What needs to be done: Please write out the final portion of the records below exactly: the line containing "purple candle [448,564,506,665]", every line after it, and nothing else.

# # #

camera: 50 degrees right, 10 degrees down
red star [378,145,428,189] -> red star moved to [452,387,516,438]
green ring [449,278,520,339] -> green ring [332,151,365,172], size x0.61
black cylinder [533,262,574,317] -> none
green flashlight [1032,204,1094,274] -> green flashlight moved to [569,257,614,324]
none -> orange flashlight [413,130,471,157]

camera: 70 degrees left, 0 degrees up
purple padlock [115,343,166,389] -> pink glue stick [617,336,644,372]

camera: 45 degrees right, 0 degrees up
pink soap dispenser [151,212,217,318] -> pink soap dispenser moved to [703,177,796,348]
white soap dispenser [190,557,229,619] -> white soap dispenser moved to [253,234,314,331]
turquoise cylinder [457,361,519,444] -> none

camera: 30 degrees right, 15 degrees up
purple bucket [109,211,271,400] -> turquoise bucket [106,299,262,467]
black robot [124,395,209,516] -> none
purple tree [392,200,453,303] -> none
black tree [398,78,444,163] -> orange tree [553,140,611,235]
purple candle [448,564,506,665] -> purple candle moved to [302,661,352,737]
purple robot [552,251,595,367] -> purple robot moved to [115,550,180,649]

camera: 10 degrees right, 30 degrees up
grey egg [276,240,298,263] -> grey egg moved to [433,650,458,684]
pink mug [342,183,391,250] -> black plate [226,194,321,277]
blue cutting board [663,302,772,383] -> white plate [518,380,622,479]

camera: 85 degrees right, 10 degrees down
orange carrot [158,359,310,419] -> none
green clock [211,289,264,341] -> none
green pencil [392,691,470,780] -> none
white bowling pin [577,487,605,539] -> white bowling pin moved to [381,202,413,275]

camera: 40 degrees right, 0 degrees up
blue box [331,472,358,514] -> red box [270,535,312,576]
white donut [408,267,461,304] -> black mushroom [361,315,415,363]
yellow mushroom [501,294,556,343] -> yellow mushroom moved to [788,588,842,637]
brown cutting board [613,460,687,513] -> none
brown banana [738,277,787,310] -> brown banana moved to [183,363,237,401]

# # #

Output for this exercise:
purple candle [448,564,506,665] -> purple candle moved to [302,661,352,737]
purple robot [552,251,595,367] -> purple robot moved to [115,550,180,649]

camera: 10 degrees right, 30 degrees up
grey egg [276,240,298,263] -> grey egg moved to [433,650,458,684]
pink mug [342,183,391,250] -> black plate [226,194,321,277]
blue cutting board [663,302,772,383] -> white plate [518,380,622,479]

camera: 85 degrees right, 10 degrees down
orange carrot [158,359,310,419] -> none
green clock [211,289,264,341] -> none
green pencil [392,691,470,780] -> none
white bowling pin [577,487,605,539] -> white bowling pin moved to [381,202,413,275]

camera: 40 degrees right, 0 degrees up
blue box [331,472,358,514] -> red box [270,535,312,576]
white donut [408,267,461,304] -> black mushroom [361,315,415,363]
yellow mushroom [501,294,556,343] -> yellow mushroom moved to [788,588,842,637]
brown cutting board [613,460,687,513] -> none
brown banana [738,277,787,310] -> brown banana moved to [183,363,237,401]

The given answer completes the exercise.